Materials provided:
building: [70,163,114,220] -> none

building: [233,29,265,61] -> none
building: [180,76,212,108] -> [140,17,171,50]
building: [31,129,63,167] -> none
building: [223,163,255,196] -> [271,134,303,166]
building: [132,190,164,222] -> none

* * *

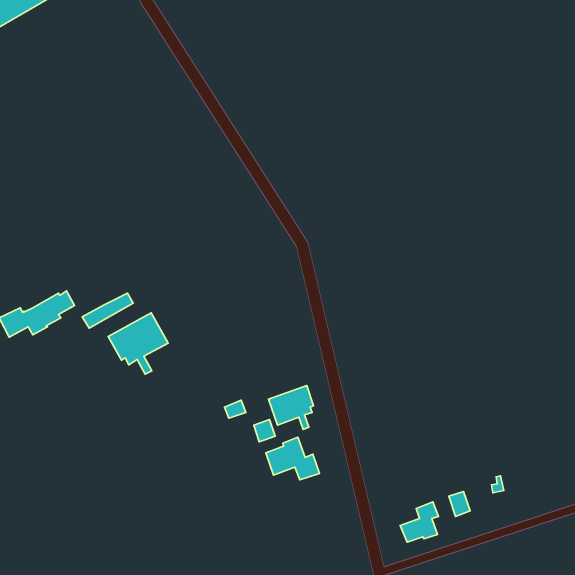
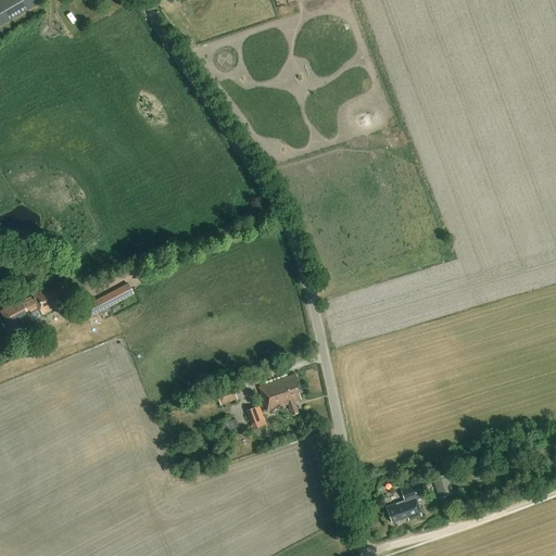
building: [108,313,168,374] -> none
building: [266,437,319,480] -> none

Work task:
The lines above that include "none" should each be listed.

Answer box:
building: [70,163,114,220] -> none
building: [233,29,265,61] -> none
building: [31,129,63,167] -> none
building: [132,190,164,222] -> none
building: [108,313,168,374] -> none
building: [266,437,319,480] -> none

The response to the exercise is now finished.